━━━ Given information

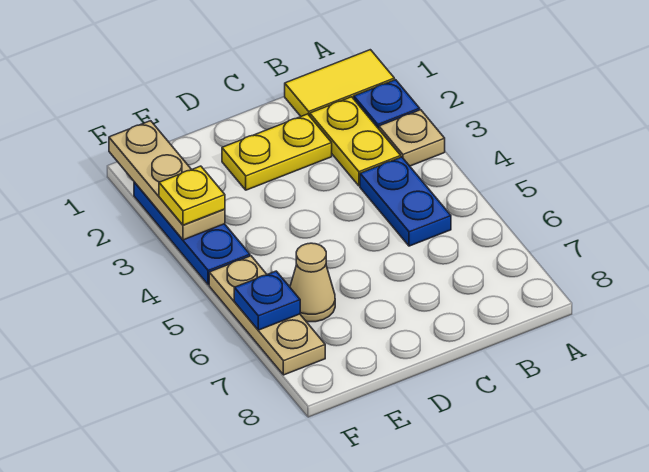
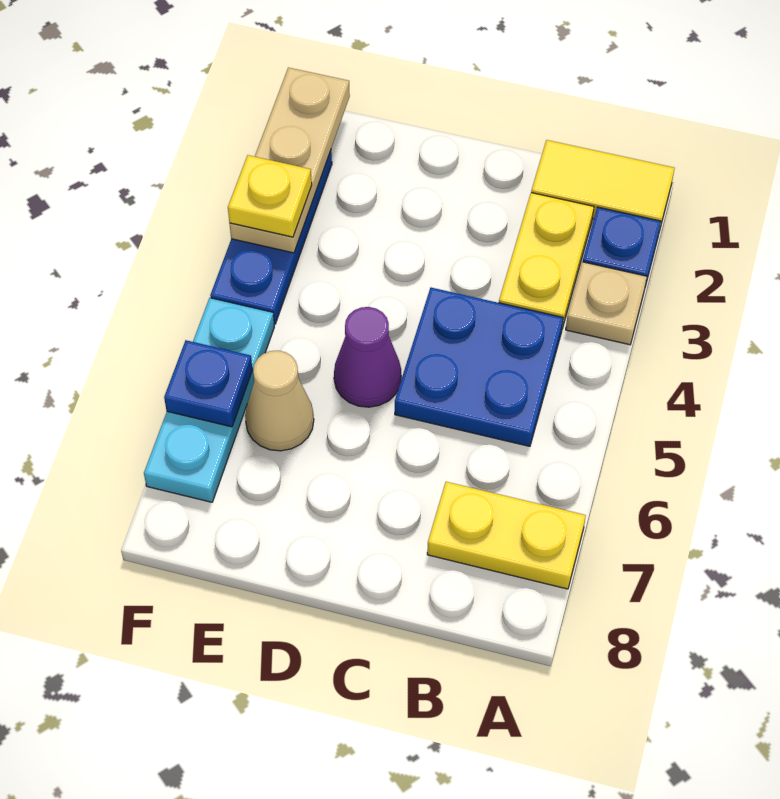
blue plate B4:B5 level 1 -> blue plate B4:C5 level 1
yellow plate C2:D2 level 1 -> yellow plate A7:B7 level 1
none -> purple cone D5 level 1
tan plate F5:F7 level 1 -> cyan plate F5:F7 level 1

━━━━━━

» **Required work**
Each line of the data that includes "plate" should be copied.

» **Output**
blue plate B4:B5 level 1 -> blue plate B4:C5 level 1
yellow plate C2:D2 level 1 -> yellow plate A7:B7 level 1
tan plate F5:F7 level 1 -> cyan plate F5:F7 level 1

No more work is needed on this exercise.